WHAT IS NEEDED -> Return exactly those lines of the material below that fall between the line holding "(569, 150) = (254, 284): black" and the line holding "(412, 136) = (371, 188): grey", inclusive.

RECORDED DATA ->
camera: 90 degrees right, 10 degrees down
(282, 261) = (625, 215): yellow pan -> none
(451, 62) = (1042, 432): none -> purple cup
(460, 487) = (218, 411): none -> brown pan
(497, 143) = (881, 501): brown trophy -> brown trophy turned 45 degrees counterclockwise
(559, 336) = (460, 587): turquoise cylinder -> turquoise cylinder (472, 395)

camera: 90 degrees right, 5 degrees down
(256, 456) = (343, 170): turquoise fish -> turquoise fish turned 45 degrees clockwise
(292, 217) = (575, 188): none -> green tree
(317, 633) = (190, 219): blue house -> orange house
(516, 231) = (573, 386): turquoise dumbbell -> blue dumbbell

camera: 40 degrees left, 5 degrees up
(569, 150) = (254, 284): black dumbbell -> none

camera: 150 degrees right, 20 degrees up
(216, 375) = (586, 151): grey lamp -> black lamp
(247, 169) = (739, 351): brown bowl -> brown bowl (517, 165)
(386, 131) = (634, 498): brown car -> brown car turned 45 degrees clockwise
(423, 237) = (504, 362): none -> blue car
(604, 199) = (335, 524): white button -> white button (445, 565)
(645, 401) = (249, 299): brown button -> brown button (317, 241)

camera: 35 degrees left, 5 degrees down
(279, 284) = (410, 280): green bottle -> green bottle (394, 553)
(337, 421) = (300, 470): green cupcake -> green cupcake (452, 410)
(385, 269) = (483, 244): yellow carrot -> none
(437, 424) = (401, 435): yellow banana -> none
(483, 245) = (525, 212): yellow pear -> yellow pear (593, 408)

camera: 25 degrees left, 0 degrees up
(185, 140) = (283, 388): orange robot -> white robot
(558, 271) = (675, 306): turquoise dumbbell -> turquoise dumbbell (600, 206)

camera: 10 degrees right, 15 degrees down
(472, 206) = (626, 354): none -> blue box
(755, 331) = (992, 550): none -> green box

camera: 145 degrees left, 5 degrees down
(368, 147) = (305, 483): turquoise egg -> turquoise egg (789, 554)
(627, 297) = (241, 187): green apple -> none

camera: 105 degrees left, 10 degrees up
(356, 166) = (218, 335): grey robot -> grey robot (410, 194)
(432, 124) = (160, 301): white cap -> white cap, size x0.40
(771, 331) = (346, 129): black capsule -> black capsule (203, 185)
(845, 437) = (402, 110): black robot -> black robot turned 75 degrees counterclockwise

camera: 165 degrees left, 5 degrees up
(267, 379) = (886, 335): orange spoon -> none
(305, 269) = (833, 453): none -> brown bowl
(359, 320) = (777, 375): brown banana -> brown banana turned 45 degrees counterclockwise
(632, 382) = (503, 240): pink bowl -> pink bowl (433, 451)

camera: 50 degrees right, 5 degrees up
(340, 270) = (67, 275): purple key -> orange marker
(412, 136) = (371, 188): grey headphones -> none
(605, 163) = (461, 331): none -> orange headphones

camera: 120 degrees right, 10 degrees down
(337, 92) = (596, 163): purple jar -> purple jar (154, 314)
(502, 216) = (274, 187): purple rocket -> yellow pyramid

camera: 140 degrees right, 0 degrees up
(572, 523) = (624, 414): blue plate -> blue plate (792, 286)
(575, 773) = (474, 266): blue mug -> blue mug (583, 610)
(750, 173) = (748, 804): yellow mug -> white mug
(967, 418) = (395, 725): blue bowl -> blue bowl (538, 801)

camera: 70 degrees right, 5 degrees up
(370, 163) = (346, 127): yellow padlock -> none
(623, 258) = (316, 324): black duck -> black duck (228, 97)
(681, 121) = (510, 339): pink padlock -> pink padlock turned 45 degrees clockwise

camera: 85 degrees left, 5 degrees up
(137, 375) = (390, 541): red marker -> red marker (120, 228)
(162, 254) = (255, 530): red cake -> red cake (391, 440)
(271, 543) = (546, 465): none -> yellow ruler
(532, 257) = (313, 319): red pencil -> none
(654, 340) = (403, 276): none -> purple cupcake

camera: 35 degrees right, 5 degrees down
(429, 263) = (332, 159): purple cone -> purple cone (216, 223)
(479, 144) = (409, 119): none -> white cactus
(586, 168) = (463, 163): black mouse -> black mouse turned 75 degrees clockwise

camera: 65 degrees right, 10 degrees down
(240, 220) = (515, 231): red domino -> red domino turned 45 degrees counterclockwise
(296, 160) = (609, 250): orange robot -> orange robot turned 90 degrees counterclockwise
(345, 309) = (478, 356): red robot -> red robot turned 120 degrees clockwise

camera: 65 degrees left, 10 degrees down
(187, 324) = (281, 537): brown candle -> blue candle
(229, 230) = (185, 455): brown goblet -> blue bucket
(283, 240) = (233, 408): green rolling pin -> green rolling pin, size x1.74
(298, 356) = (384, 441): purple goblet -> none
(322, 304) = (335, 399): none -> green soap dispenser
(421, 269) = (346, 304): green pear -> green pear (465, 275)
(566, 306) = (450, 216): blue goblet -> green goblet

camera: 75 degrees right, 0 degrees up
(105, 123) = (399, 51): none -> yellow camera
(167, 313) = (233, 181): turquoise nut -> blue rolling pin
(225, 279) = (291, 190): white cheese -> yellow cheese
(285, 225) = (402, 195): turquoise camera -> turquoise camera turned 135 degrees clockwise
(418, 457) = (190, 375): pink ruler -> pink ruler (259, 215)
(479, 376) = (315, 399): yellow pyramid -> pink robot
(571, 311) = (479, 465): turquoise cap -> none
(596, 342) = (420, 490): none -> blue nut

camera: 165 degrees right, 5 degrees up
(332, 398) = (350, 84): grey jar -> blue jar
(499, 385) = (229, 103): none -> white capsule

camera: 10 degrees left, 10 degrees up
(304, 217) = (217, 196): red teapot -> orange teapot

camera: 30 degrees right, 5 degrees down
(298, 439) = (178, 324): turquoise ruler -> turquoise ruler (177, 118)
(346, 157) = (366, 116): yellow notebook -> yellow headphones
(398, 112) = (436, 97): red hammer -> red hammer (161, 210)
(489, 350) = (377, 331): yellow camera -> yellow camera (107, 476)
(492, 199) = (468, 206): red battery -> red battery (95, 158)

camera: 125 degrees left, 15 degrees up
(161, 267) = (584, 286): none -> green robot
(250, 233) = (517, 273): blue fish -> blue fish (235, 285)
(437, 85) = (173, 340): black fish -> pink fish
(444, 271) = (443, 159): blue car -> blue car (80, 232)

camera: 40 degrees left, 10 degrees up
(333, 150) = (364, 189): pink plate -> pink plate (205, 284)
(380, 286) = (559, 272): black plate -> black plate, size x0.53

SOLUTION BELOW ->
(569, 150) = (254, 284): black dumbbell -> none

camera: 150 degrees right, 20 degrees up
(216, 375) = (586, 151): grey lamp -> black lamp
(247, 169) = (739, 351): brown bowl -> brown bowl (517, 165)
(386, 131) = (634, 498): brown car -> brown car turned 45 degrees clockwise
(423, 237) = (504, 362): none -> blue car
(604, 199) = (335, 524): white button -> white button (445, 565)
(645, 401) = (249, 299): brown button -> brown button (317, 241)

camera: 35 degrees left, 5 degrees down
(279, 284) = (410, 280): green bottle -> green bottle (394, 553)
(337, 421) = (300, 470): green cupcake -> green cupcake (452, 410)
(385, 269) = (483, 244): yellow carrot -> none
(437, 424) = (401, 435): yellow banana -> none
(483, 245) = (525, 212): yellow pear -> yellow pear (593, 408)

camera: 25 degrees left, 0 degrees up
(185, 140) = (283, 388): orange robot -> white robot
(558, 271) = (675, 306): turquoise dumbbell -> turquoise dumbbell (600, 206)

camera: 10 degrees right, 15 degrees down
(472, 206) = (626, 354): none -> blue box
(755, 331) = (992, 550): none -> green box

camera: 145 degrees left, 5 degrees down
(368, 147) = (305, 483): turquoise egg -> turquoise egg (789, 554)
(627, 297) = (241, 187): green apple -> none

camera: 105 degrees left, 10 degrees up
(356, 166) = (218, 335): grey robot -> grey robot (410, 194)
(432, 124) = (160, 301): white cap -> white cap, size x0.40
(771, 331) = (346, 129): black capsule -> black capsule (203, 185)
(845, 437) = (402, 110): black robot -> black robot turned 75 degrees counterclockwise

camera: 165 degrees left, 5 degrees up
(267, 379) = (886, 335): orange spoon -> none
(305, 269) = (833, 453): none -> brown bowl
(359, 320) = (777, 375): brown banana -> brown banana turned 45 degrees counterclockwise
(632, 382) = (503, 240): pink bowl -> pink bowl (433, 451)

camera: 50 degrees right, 5 degrees up
(340, 270) = (67, 275): purple key -> orange marker
(412, 136) = (371, 188): grey headphones -> none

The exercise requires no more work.